## YOUR ASSIGNMENT
Make an exact transcript of the lines in the data below, starting with the one containing "brown trapezoid: (133, 367)" and going on through the one containing "gray line: (73, 33) -> (68, 34), turned 32", with both included and the pictures left out.

## RECORDS
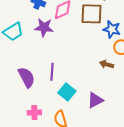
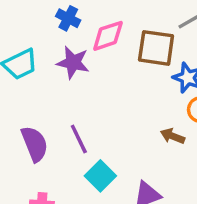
purple line: (52, 72) -> (79, 139), turned -36

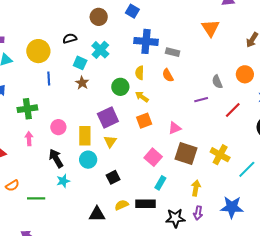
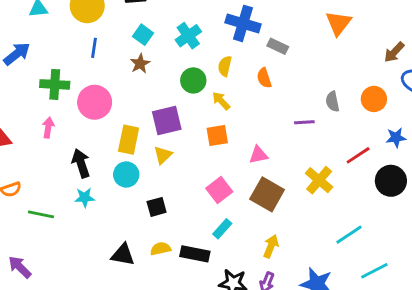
cyan cross: (100, 50) -> (188, 36), moved
red line: (233, 110) -> (358, 155), moved
pink circle: (58, 127) -> (95, 102), moved, size x1.5
yellow cross: (220, 155) -> (319, 180), moved

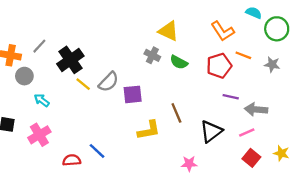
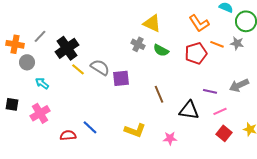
gray star: (272, 65) -> (237, 43), moved
gray semicircle: (109, 82) -> (100, 67), turned -102
purple line: (231, 97) -> (210, 91), moved
gray arrow: (256, 109) -> (239, 85), moved, turned -30
yellow L-shape: (149, 130) -> (135, 130), moved, turned 30
black triangle: (211, 131) -> (189, 110), turned 45

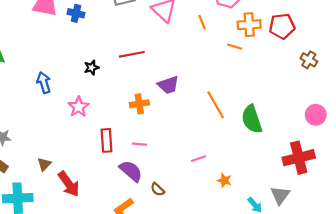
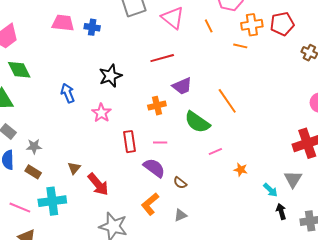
red line: (132, 54) -> (162, 58), moved
black star: (92, 68) -> (110, 76), size x1.6
green semicircle: (252, 119) -> (197, 122), moved, turned -32

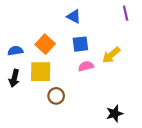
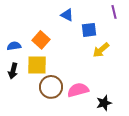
blue square: (80, 44) -> (89, 30), moved
pink semicircle: (86, 66) -> (78, 90), moved, size x1.5
brown circle: (56, 96) -> (51, 87), size x1.5

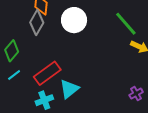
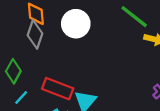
red rectangle: (47, 73) -> (58, 89), turned 68

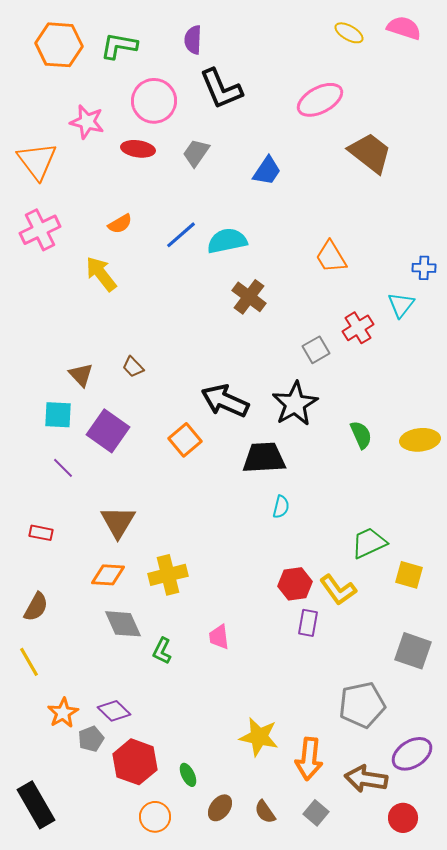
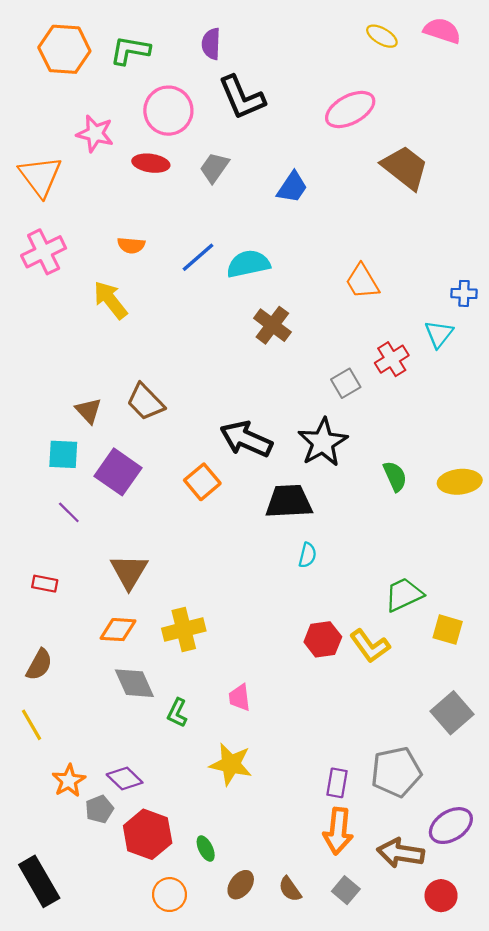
orange semicircle: (120, 224) -> (131, 245), turned 35
brown trapezoid: (133, 367) -> (145, 402), size x1.6
purple rectangle: (308, 623) -> (337, 783), moved
gray square: (413, 651) -> (452, 713), turned 30
yellow star: (259, 737) -> (231, 764), moved

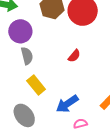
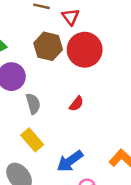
gray semicircle: (27, 56) -> (33, 104), moved

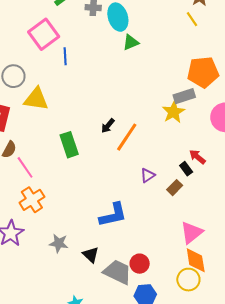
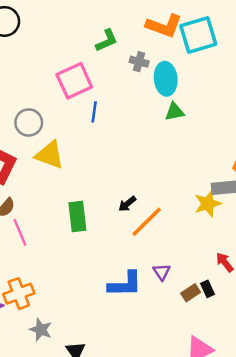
black rectangle: (186, 169) -> (208, 289), moved
purple triangle: (148, 175) -> (162, 272), turned -42
orange cross: (32, 200) -> (19, 294), moved
blue L-shape: (113, 215) -> (125, 284), moved

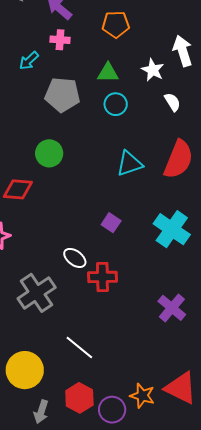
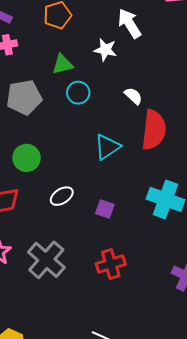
white semicircle: (172, 102) -> (133, 96), moved
white ellipse: (75, 258) -> (62, 196), moved, turned -55
gray cross: (37, 293) -> (46, 260), moved

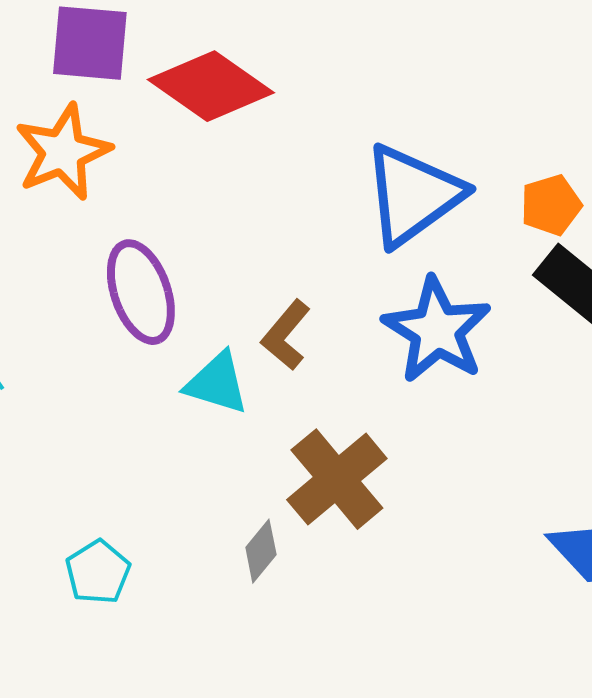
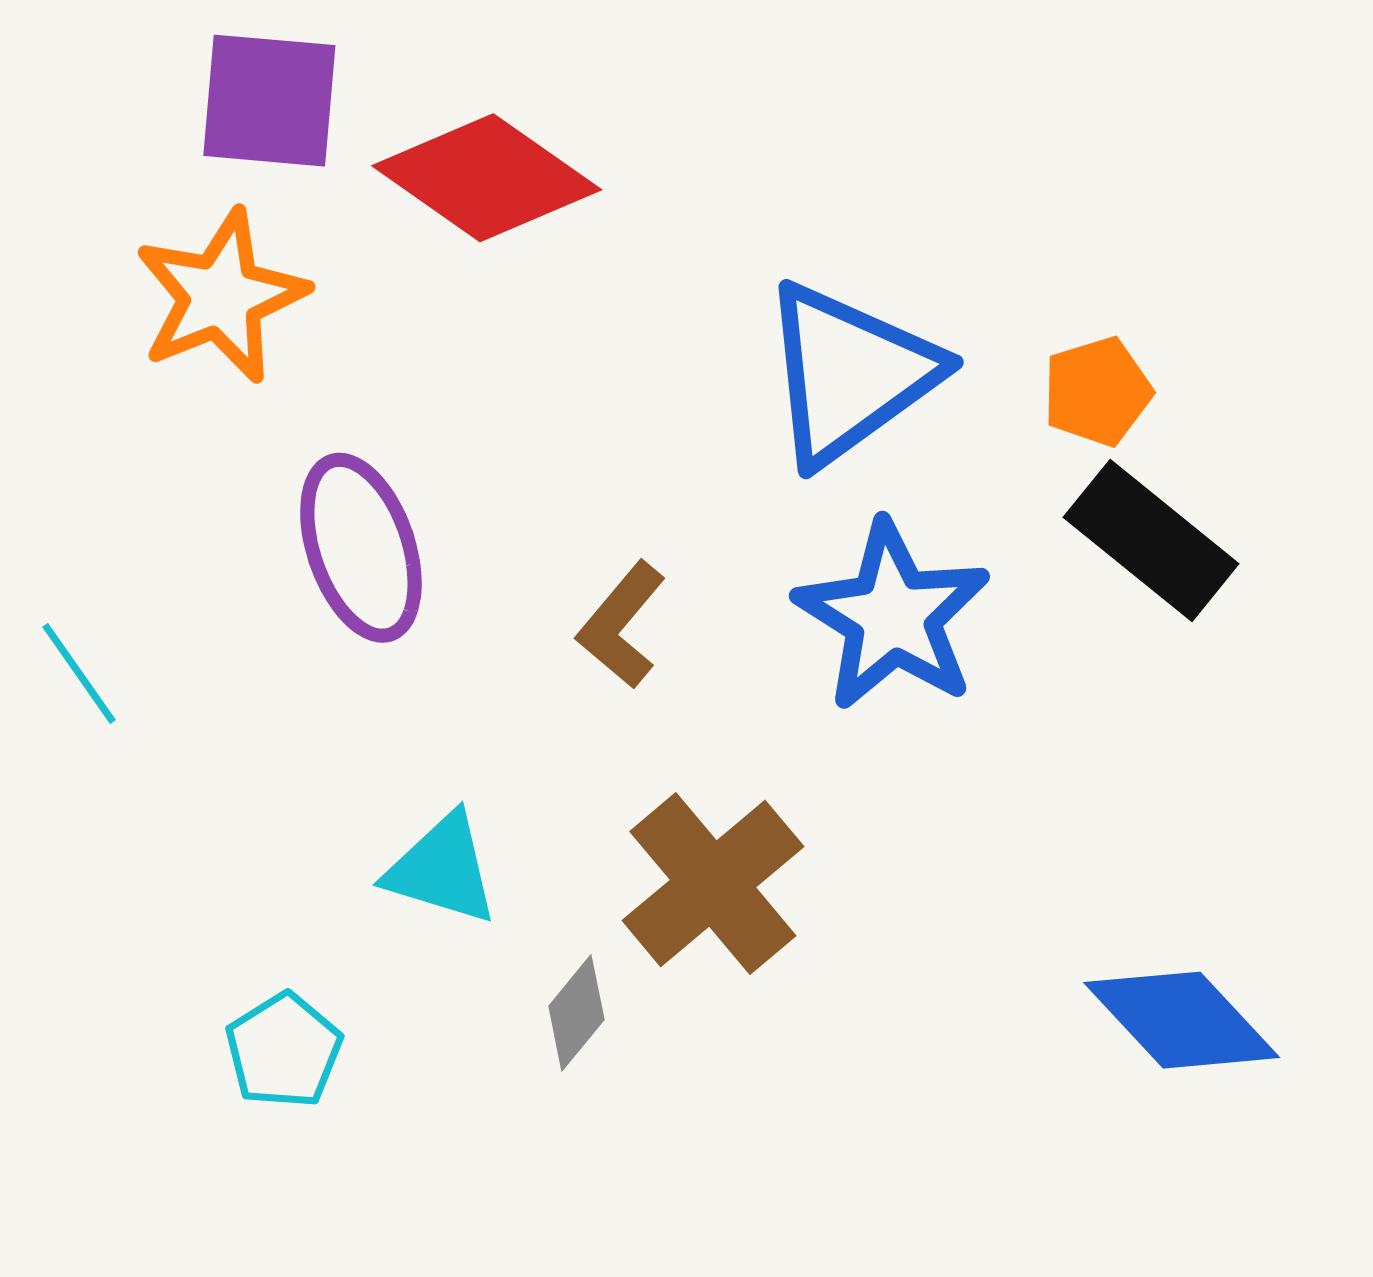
cyan triangle: (217, 383) -> (442, 869), moved

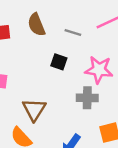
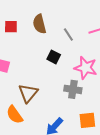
gray line: (73, 33) -> (68, 34), turned 32

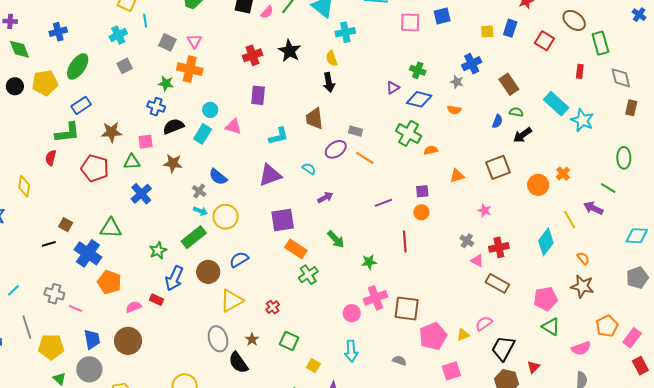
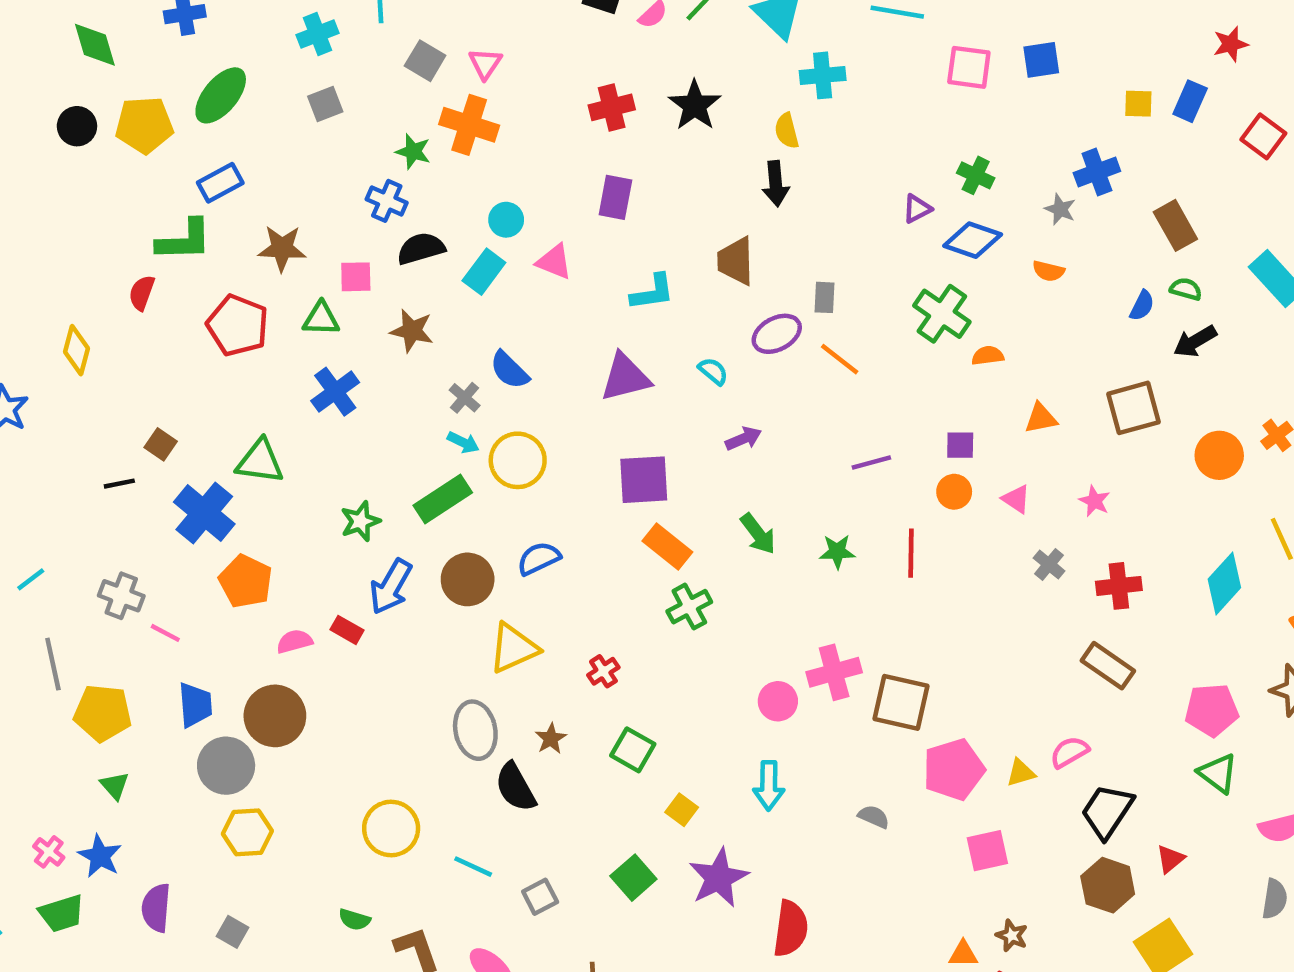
gray rectangle: (355, 131) -> (825, 297), turned 72
pink triangle: (477, 261) -> (1016, 499), moved
green star: (369, 262) -> (837, 552), moved
gray circle: (89, 369) -> (226, 766), moved

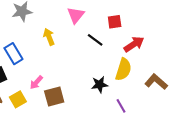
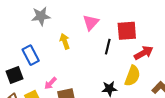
red square: (115, 22) -> (127, 31), size x1.5
black line: (95, 40) -> (108, 47), turned 63

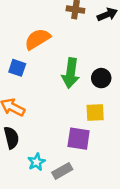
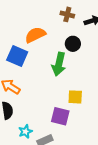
blue square: (17, 68) -> (17, 56), size x1.5
black circle: (101, 78) -> (73, 44), moved

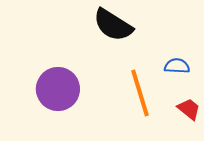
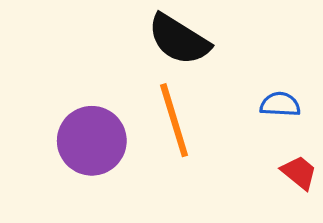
orange line: (140, 93) -> (174, 120), moved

## TASK OUTPUT
brown trapezoid: (133, 367) -> (145, 402), size x1.6
purple rectangle: (308, 623) -> (337, 783), moved
gray square: (413, 651) -> (452, 713), turned 30
yellow star: (259, 737) -> (231, 764), moved

gray semicircle: (27, 56) -> (33, 104), moved

black rectangle: (186, 169) -> (208, 289), moved
purple triangle: (148, 175) -> (162, 272), turned -42
orange cross: (32, 200) -> (19, 294), moved
blue L-shape: (113, 215) -> (125, 284), moved

white semicircle: (172, 102) -> (133, 96), moved
white ellipse: (75, 258) -> (62, 196), moved, turned -55
gray cross: (37, 293) -> (46, 260), moved

cyan triangle: (217, 383) -> (442, 869), moved

gray line: (73, 33) -> (68, 34), turned 32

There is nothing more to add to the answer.